◆ **Task goal**: Return exactly those lines of the material that fall between the line with "Someone swapped the" and the final line, both included.

◆ **Records to process**:
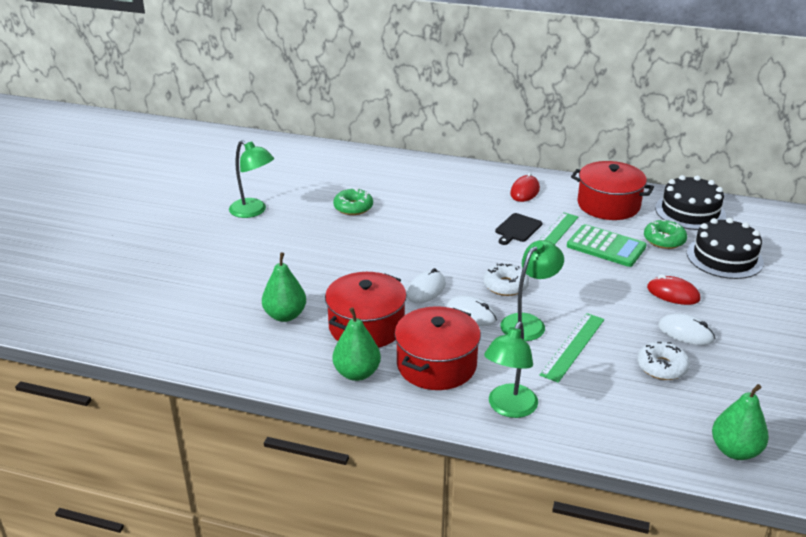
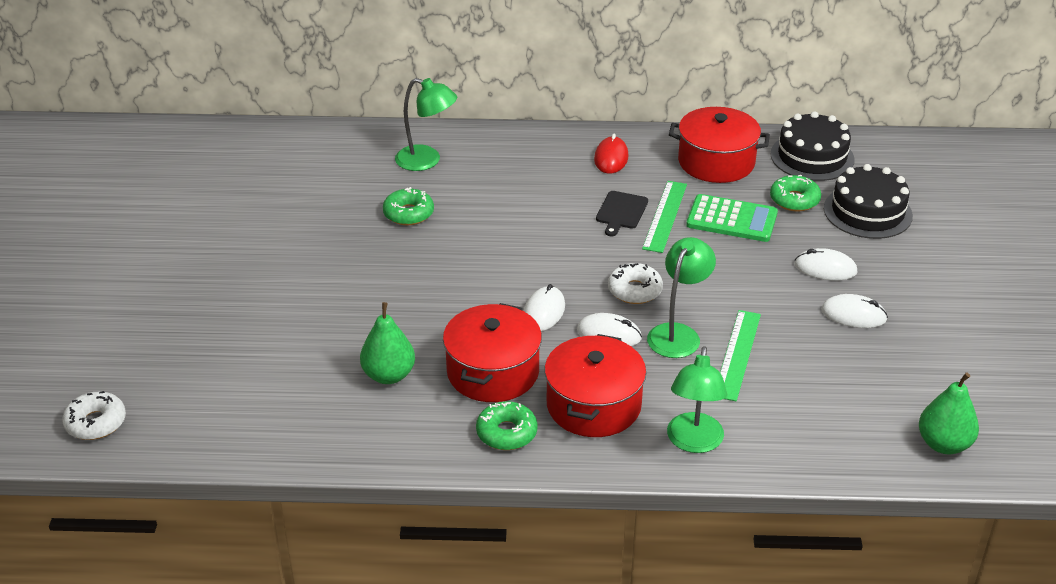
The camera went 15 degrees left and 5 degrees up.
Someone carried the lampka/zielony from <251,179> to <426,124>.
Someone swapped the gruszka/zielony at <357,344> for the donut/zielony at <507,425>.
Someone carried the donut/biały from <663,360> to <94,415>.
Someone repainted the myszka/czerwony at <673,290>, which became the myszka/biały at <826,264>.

◆ **Answer section**:
Someone swapped the gruszka/zielony at <357,344> for the donut/zielony at <507,425>.
Someone carried the donut/biały from <663,360> to <94,415>.
Someone repainted the myszka/czerwony at <673,290>, which became the myszka/biały at <826,264>.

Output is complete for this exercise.